**Exercise requirements:** Output the line that contains "brown button: 6 -> 4" and each line after it in the listing, exactly as they appear, through the very last line.

**Raw data:**
----------
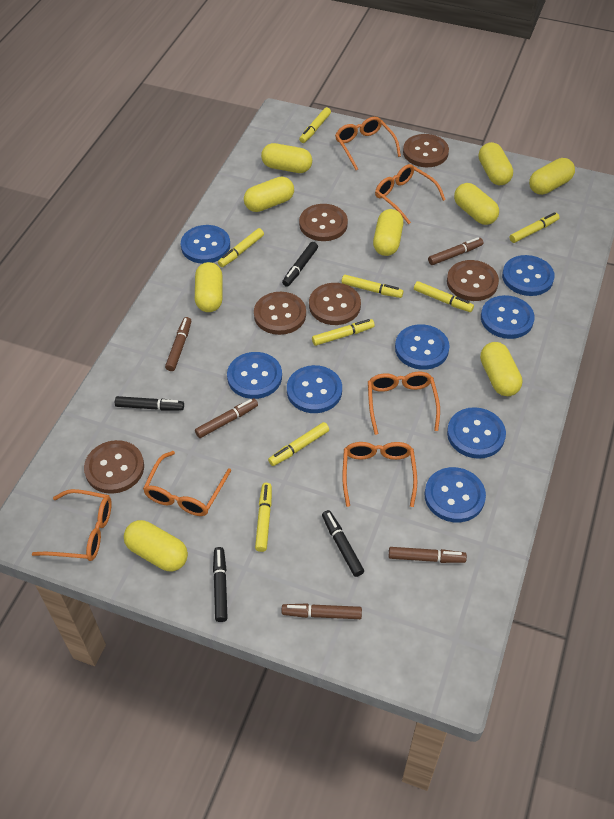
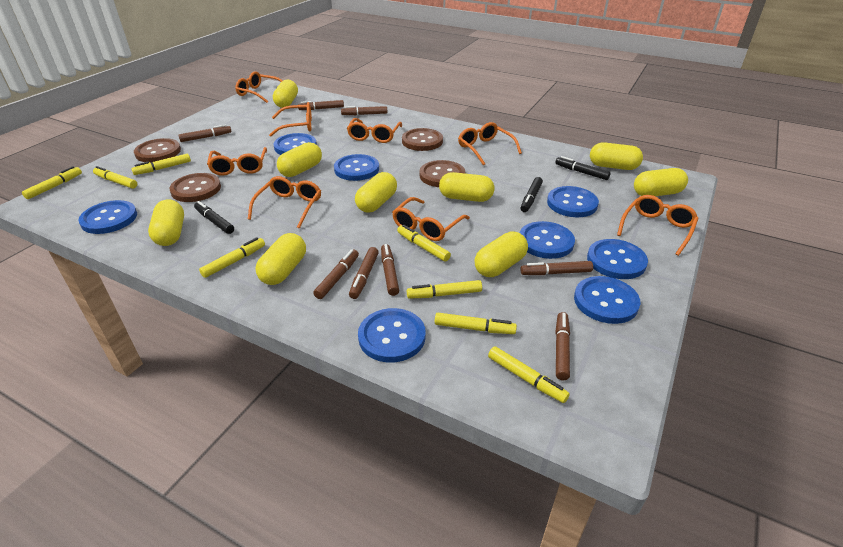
black marker: 4 -> 3
brown button: 6 -> 4
brown marker: 5 -> 8
orange glasses: 6 -> 8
----------
**Response area:**
brown button: 6 -> 4
brown marker: 5 -> 8
orange glasses: 6 -> 8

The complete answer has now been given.